• **Given data**
::::

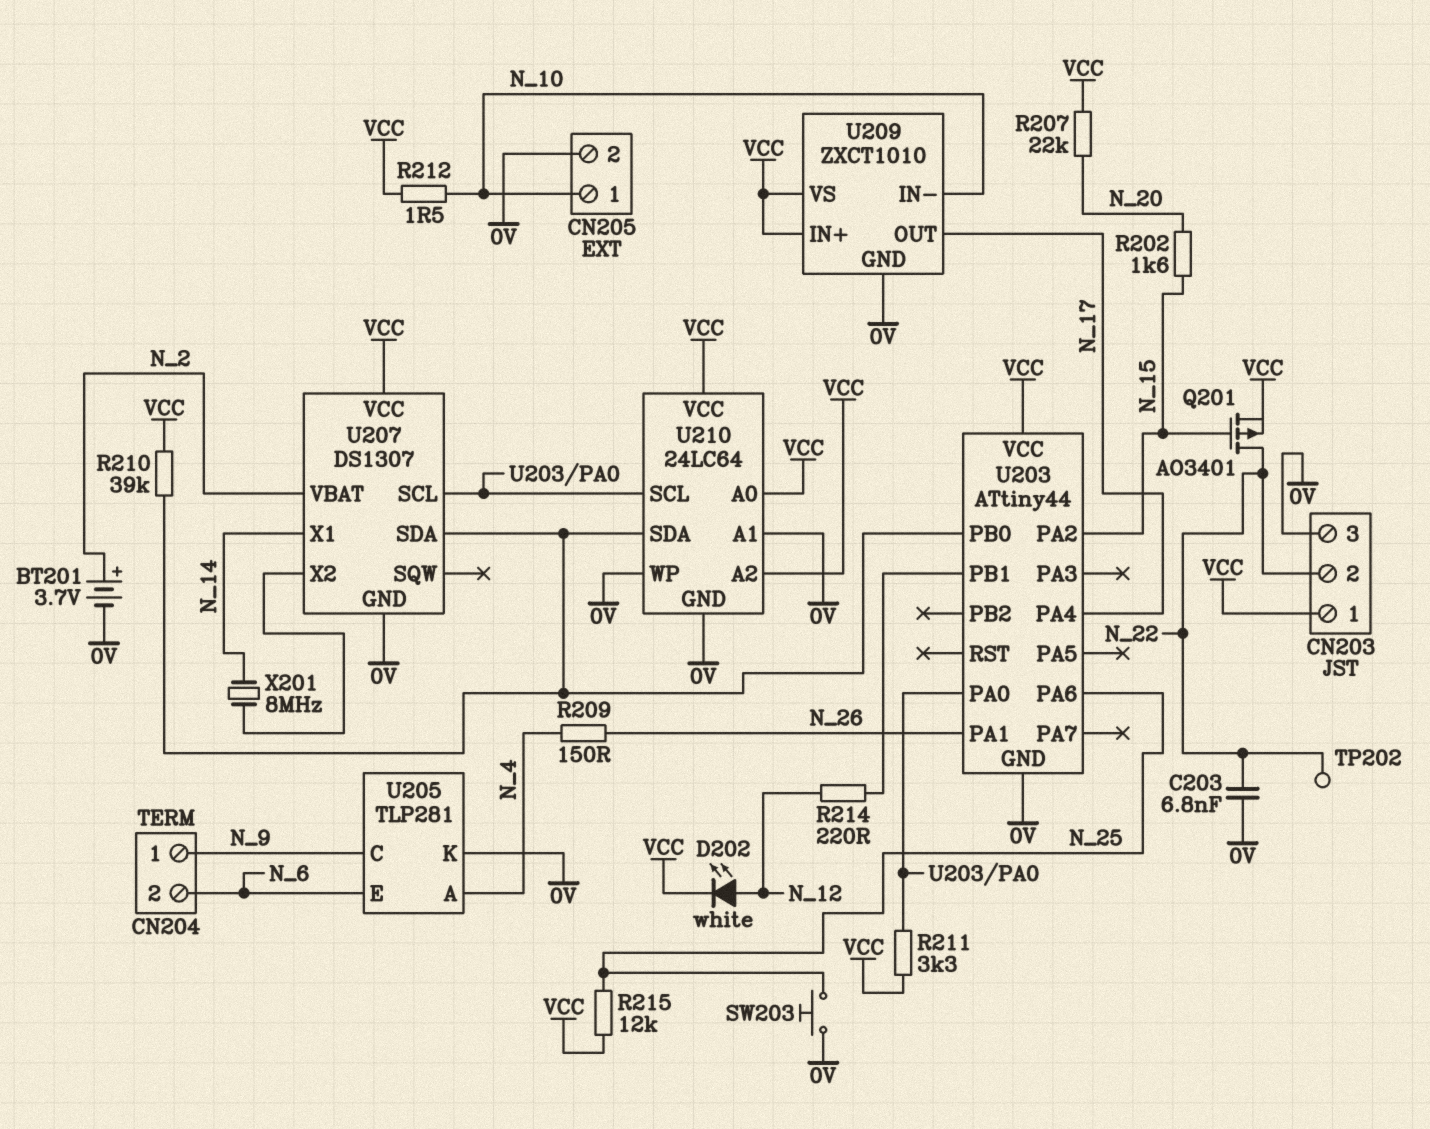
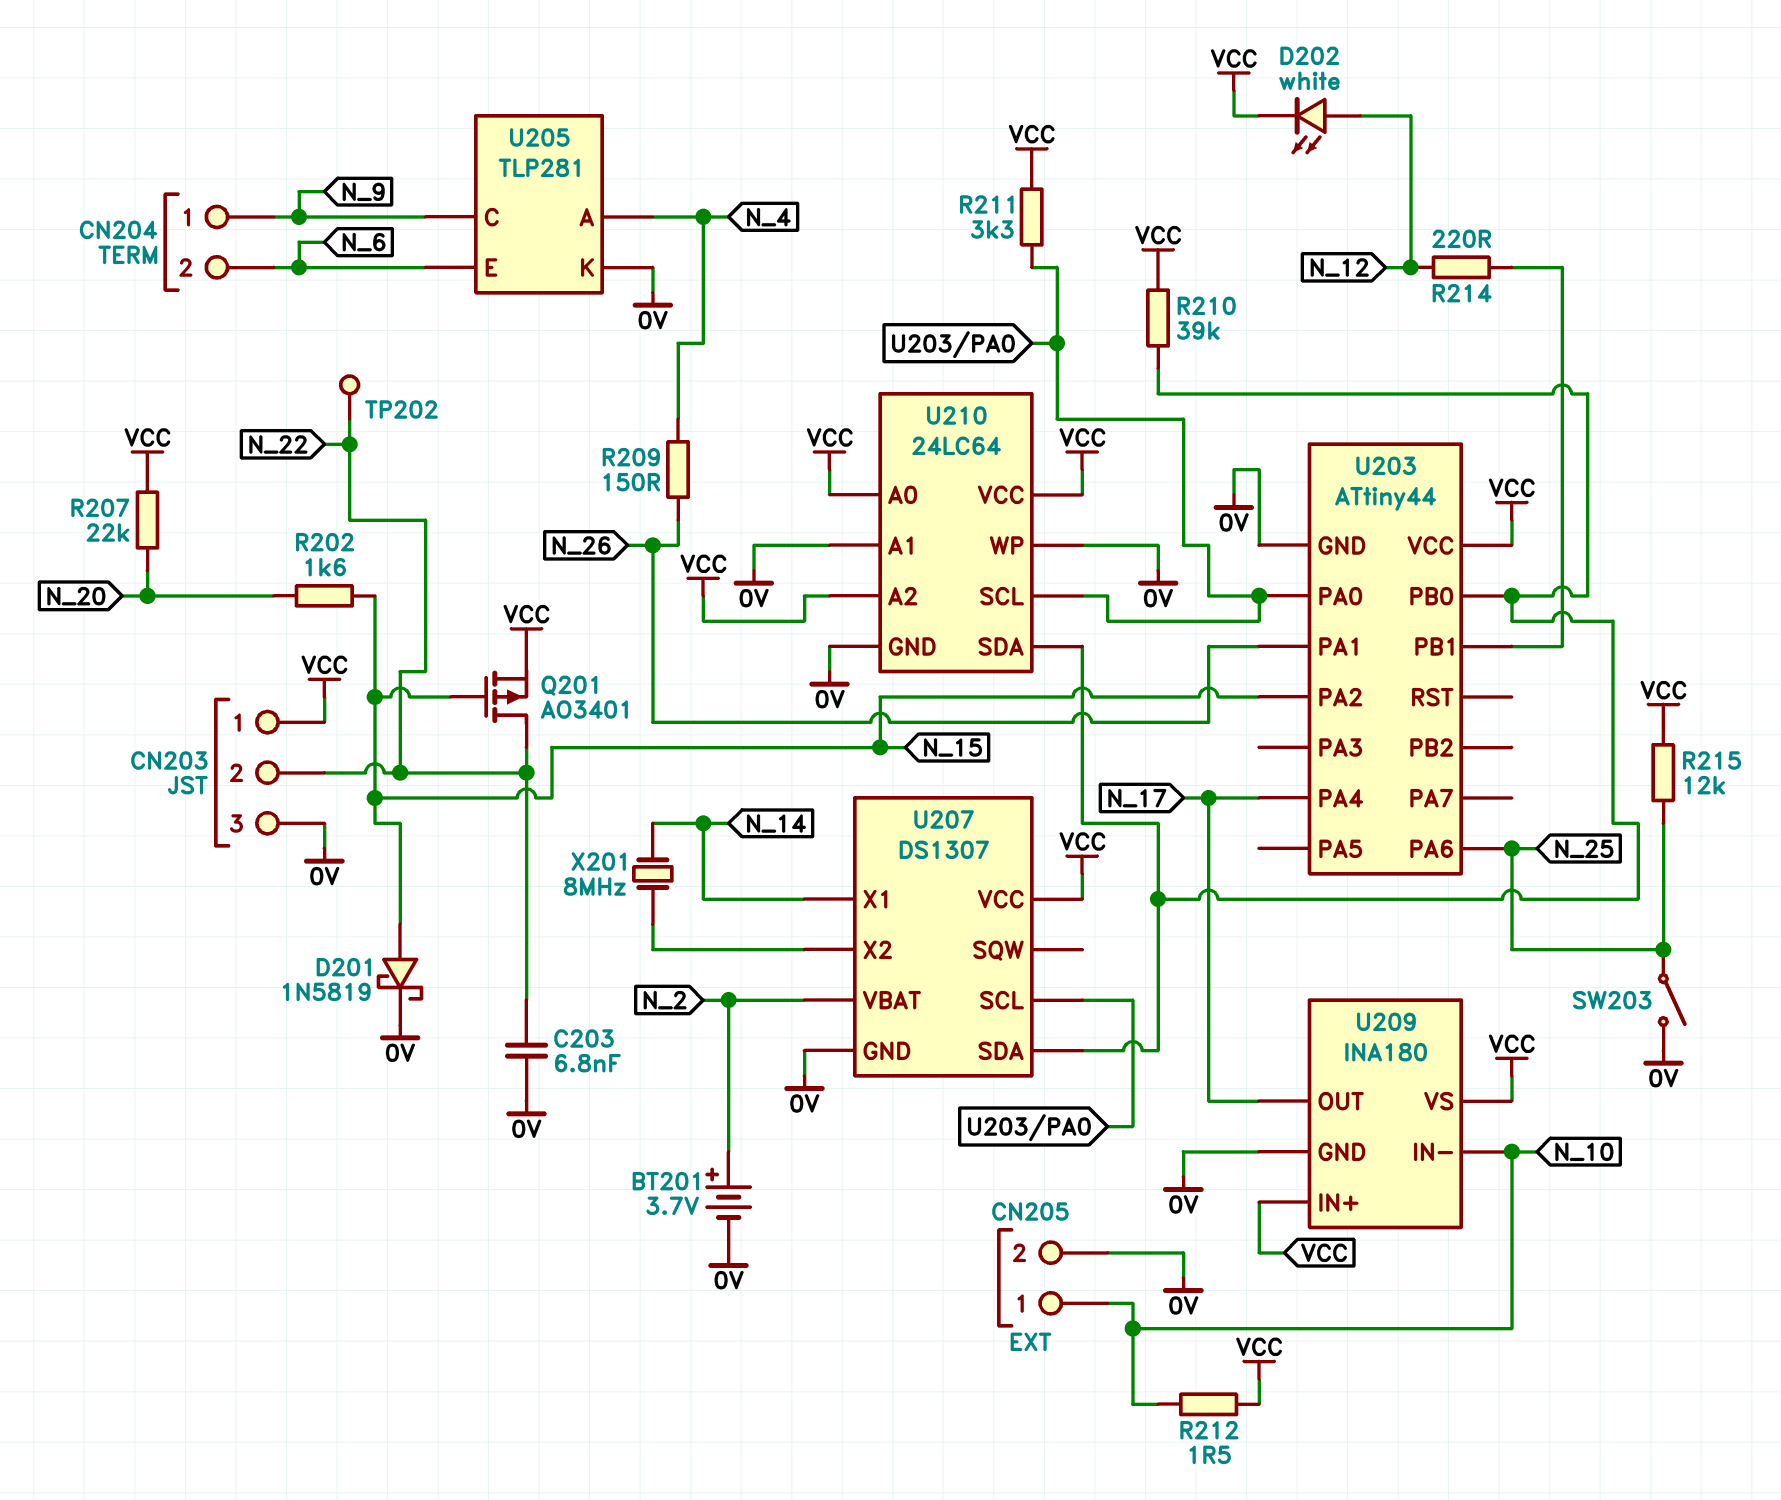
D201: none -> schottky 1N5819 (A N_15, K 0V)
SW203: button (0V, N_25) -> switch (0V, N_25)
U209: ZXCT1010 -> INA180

::::

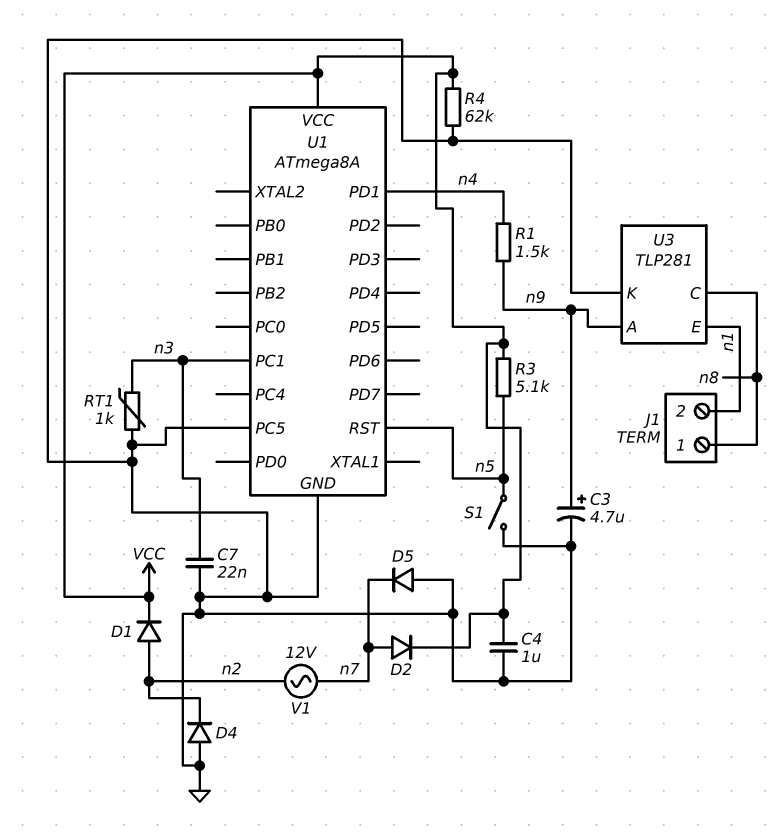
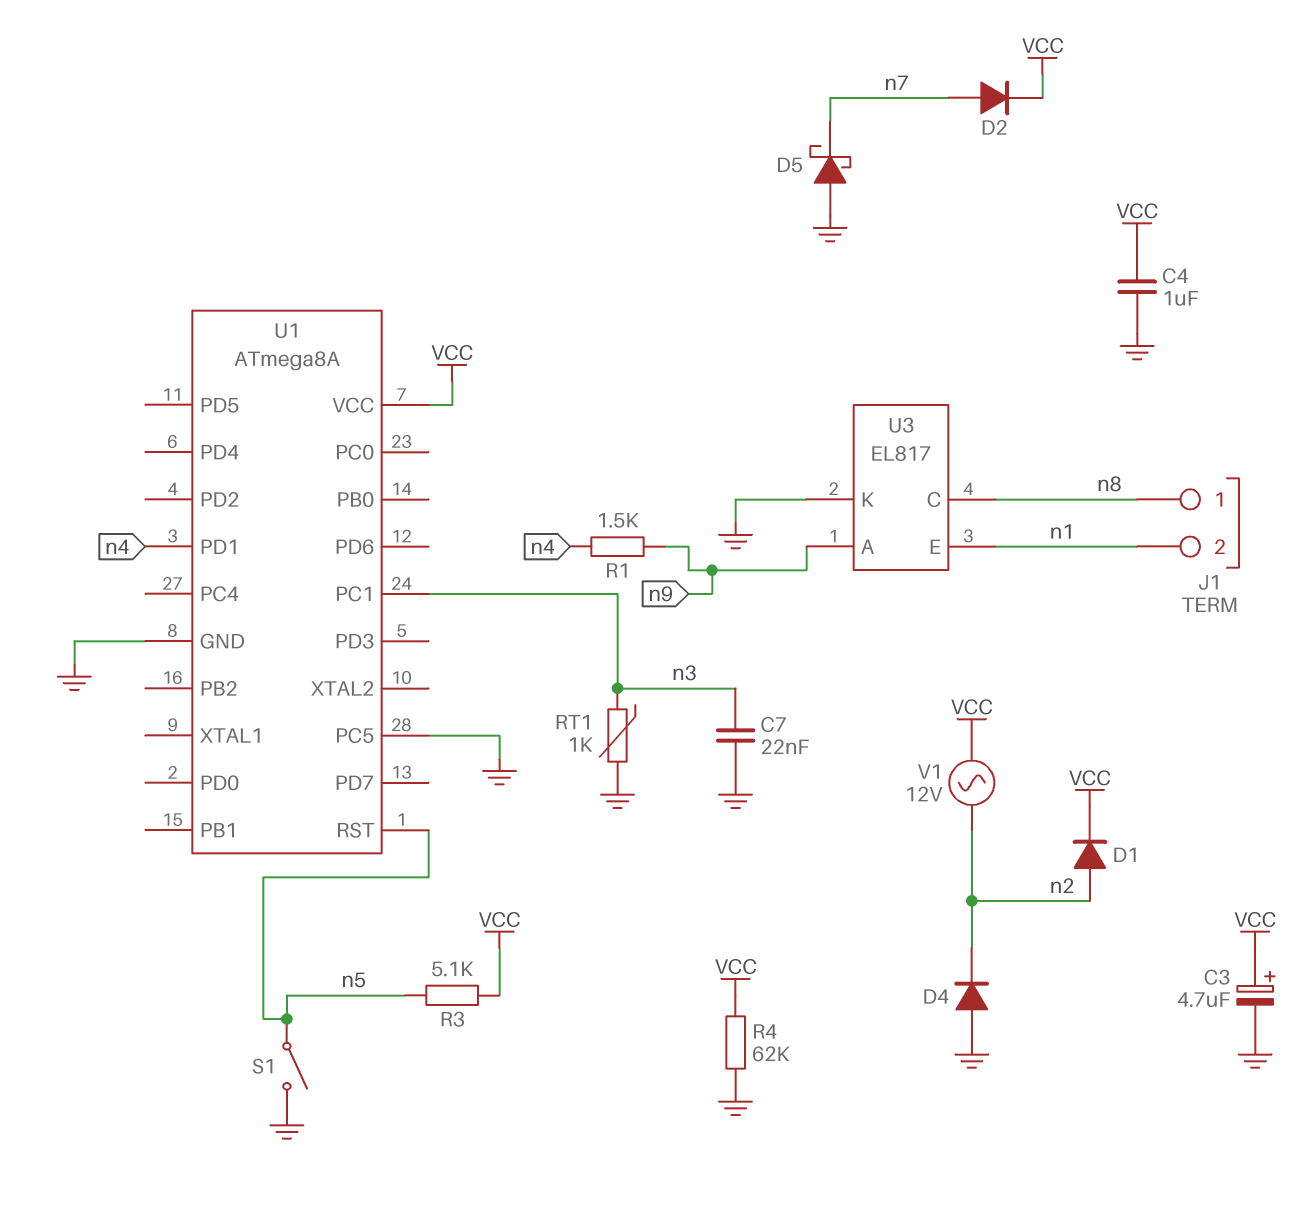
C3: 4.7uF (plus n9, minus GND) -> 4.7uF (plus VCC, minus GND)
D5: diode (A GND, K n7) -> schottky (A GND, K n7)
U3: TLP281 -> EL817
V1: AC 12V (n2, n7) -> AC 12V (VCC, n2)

::::

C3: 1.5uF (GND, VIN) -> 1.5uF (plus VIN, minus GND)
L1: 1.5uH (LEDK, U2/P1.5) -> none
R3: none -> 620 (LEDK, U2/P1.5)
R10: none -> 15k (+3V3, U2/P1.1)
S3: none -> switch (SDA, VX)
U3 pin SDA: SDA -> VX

::::

• **Work to complete**
What you give back should be only the lines of the records above, starting at the line with "SW203: button (0V, N_25) -> switch (0V, N_25)" and ending at the line with "U209: ZXCT1010 -> INA180", restated word for word.

• **Written answer**
SW203: button (0V, N_25) -> switch (0V, N_25)
U209: ZXCT1010 -> INA180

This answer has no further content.